▶ Problem:
Look below for the line containing "R23: 6.8k (GND, N_17) -> 6.8k (N_1, N_17)"; from there through the line containing "TR1: NMOS (G", both lines included, please set down each line exactly and nothing else.

▶ Supplied material:
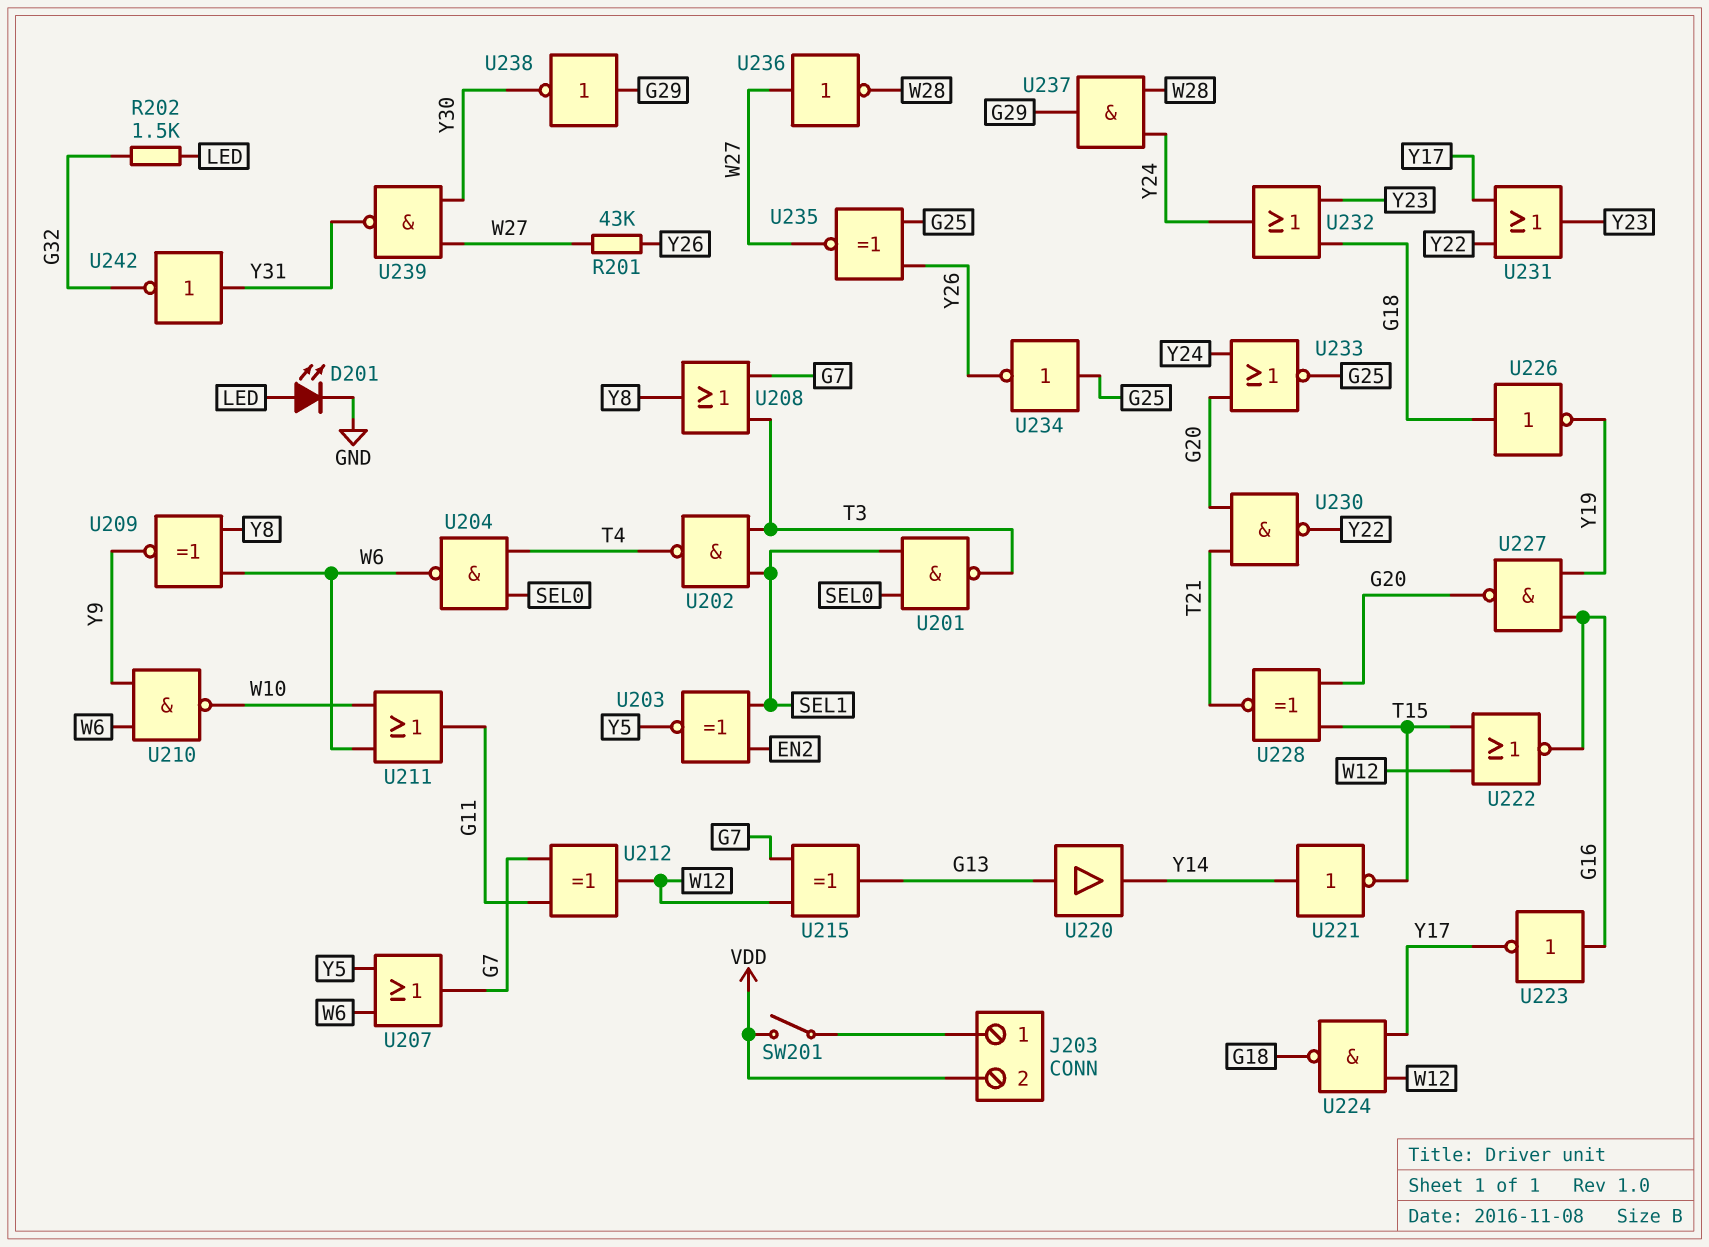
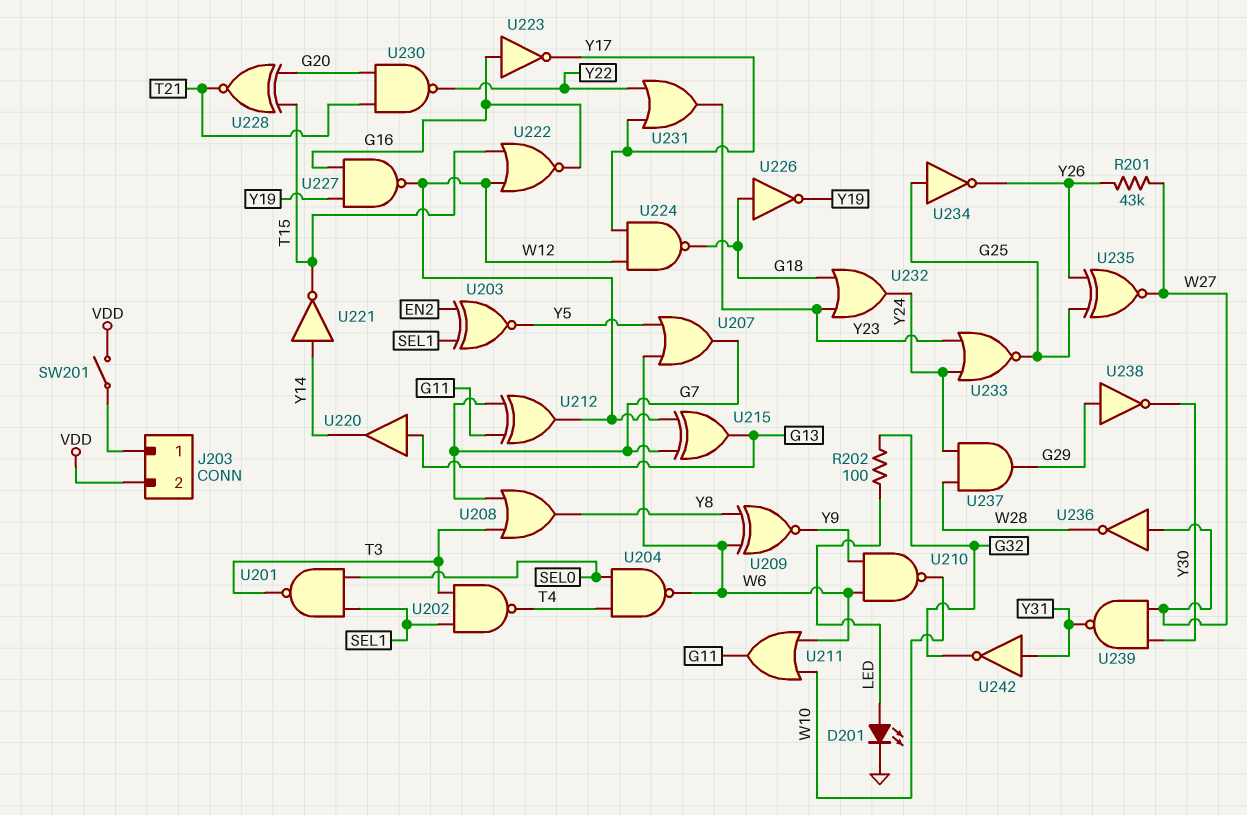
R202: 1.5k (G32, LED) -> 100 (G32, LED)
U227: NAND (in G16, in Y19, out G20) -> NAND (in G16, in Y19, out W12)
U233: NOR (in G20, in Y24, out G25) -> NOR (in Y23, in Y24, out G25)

---

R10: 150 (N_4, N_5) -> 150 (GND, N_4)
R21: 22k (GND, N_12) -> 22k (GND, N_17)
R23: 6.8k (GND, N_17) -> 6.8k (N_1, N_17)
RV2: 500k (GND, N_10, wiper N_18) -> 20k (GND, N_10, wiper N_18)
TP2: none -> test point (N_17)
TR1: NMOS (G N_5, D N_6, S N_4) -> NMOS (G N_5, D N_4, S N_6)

▶ Exercise solution:
R23: 6.8k (GND, N_17) -> 6.8k (N_1, N_17)
RV2: 500k (GND, N_10, wiper N_18) -> 20k (GND, N_10, wiper N_18)
TP2: none -> test point (N_17)
TR1: NMOS (G N_5, D N_6, S N_4) -> NMOS (G N_5, D N_4, S N_6)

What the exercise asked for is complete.